** Opening Provided records block **
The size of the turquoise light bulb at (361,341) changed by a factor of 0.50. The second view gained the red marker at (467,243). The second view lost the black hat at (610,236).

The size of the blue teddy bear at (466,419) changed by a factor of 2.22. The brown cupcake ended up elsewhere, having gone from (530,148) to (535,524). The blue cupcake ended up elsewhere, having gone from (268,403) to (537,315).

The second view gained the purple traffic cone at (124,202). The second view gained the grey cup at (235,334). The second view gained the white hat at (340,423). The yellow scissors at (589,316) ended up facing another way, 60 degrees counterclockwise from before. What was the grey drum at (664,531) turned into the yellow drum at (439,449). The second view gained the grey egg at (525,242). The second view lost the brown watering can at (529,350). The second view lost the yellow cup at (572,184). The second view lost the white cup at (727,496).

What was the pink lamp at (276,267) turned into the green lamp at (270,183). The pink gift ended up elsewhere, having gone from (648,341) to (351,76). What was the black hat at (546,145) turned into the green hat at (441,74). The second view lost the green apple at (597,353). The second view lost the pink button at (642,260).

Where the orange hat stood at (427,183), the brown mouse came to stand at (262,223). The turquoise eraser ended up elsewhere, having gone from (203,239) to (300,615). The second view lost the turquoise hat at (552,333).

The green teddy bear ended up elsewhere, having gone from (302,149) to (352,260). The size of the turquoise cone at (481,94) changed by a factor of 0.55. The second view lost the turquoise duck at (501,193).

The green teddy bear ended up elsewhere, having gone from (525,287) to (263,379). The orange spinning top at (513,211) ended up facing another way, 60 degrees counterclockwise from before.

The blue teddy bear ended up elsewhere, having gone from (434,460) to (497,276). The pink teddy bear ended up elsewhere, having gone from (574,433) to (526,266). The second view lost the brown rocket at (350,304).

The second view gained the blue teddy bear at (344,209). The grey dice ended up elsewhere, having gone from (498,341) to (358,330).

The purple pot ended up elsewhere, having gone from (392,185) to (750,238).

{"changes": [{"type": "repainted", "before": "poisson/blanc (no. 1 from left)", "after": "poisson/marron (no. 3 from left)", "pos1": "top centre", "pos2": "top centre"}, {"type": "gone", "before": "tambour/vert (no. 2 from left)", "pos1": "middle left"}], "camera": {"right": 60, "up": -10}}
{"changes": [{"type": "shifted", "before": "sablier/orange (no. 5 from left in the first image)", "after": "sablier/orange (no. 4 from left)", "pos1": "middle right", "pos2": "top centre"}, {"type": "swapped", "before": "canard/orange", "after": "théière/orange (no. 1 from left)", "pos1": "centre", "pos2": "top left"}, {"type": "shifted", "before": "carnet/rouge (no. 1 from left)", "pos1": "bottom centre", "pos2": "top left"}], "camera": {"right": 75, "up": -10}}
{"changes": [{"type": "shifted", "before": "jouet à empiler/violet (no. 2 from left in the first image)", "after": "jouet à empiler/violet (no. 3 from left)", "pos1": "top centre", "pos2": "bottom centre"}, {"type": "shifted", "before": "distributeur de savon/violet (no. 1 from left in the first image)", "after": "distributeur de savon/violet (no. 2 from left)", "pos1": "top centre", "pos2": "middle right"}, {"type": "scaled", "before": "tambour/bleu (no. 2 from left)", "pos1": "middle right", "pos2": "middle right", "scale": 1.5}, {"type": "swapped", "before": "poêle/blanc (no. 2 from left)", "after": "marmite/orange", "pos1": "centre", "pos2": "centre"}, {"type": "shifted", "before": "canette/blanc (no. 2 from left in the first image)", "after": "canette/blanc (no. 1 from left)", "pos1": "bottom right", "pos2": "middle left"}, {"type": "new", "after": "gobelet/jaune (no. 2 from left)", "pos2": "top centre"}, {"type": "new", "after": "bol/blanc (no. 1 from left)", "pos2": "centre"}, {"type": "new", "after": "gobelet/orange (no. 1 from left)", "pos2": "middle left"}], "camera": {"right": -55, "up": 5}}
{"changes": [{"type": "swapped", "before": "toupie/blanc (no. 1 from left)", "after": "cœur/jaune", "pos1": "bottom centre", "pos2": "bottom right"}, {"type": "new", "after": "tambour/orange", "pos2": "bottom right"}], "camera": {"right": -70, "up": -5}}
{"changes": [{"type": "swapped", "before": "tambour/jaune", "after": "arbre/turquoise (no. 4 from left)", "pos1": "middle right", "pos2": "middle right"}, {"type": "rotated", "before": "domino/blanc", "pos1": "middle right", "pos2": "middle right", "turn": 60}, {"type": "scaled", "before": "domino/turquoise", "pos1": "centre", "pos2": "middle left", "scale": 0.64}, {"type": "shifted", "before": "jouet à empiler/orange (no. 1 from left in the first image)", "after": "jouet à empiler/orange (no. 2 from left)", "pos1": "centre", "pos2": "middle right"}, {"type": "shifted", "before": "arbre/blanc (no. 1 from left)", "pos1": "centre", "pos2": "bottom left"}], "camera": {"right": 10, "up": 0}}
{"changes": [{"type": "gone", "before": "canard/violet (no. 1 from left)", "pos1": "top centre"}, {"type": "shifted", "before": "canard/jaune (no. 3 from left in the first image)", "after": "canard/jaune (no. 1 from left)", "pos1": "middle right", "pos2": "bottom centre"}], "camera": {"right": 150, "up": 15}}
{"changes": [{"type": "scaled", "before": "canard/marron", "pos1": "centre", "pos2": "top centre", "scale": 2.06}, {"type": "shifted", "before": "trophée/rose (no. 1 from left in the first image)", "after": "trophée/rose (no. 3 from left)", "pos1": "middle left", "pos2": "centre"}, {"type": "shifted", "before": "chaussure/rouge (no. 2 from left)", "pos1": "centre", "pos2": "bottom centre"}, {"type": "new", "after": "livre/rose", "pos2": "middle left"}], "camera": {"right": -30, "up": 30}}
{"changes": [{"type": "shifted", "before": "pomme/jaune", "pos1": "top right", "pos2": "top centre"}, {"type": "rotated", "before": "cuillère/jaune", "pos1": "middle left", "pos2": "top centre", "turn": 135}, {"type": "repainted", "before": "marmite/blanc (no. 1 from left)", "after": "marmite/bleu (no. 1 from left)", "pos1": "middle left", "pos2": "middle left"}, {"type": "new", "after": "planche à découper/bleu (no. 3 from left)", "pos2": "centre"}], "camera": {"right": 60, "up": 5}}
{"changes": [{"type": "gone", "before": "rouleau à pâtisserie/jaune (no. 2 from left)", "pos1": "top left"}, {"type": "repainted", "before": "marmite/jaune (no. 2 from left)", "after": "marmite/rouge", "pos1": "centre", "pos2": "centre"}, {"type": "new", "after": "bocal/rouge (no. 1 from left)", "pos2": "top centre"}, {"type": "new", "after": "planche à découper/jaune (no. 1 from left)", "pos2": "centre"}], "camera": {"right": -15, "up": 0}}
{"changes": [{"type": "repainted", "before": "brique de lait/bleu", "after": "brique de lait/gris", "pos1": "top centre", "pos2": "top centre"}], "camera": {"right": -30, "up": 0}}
** Closing Provided records block **
**Action item**
Which lines of the material above hold the string "rotated"? Pull them out.

**Task output**
{"changes": [{"type": "swapped", "before": "tambour/jaune", "after": "arbre/turquoise (no. 4 from left)", "pos1": "middle right", "pos2": "middle right"}, {"type": "rotated", "before": "domino/blanc", "pos1": "middle right", "pos2": "middle right", "turn": 60}, {"type": "scaled", "before": "domino/turquoise", "pos1": "centre", "pos2": "middle left", "scale": 0.64}, {"type": "shifted", "before": "jouet à empiler/orange (no. 1 from left in the first image)", "after": "jouet à empiler/orange (no. 2 from left)", "pos1": "centre", "pos2": "middle right"}, {"type": "shifted", "before": "arbre/blanc (no. 1 from left)", "pos1": "centre", "pos2": "bottom left"}], "camera": {"right": 10, "up": 0}}
{"changes": [{"type": "shifted", "before": "pomme/jaune", "pos1": "top right", "pos2": "top centre"}, {"type": "rotated", "before": "cuillère/jaune", "pos1": "middle left", "pos2": "top centre", "turn": 135}, {"type": "repainted", "before": "marmite/blanc (no. 1 from left)", "after": "marmite/bleu (no. 1 from left)", "pos1": "middle left", "pos2": "middle left"}, {"type": "new", "after": "planche à découper/bleu (no. 3 from left)", "pos2": "centre"}], "camera": {"right": 60, "up": 5}}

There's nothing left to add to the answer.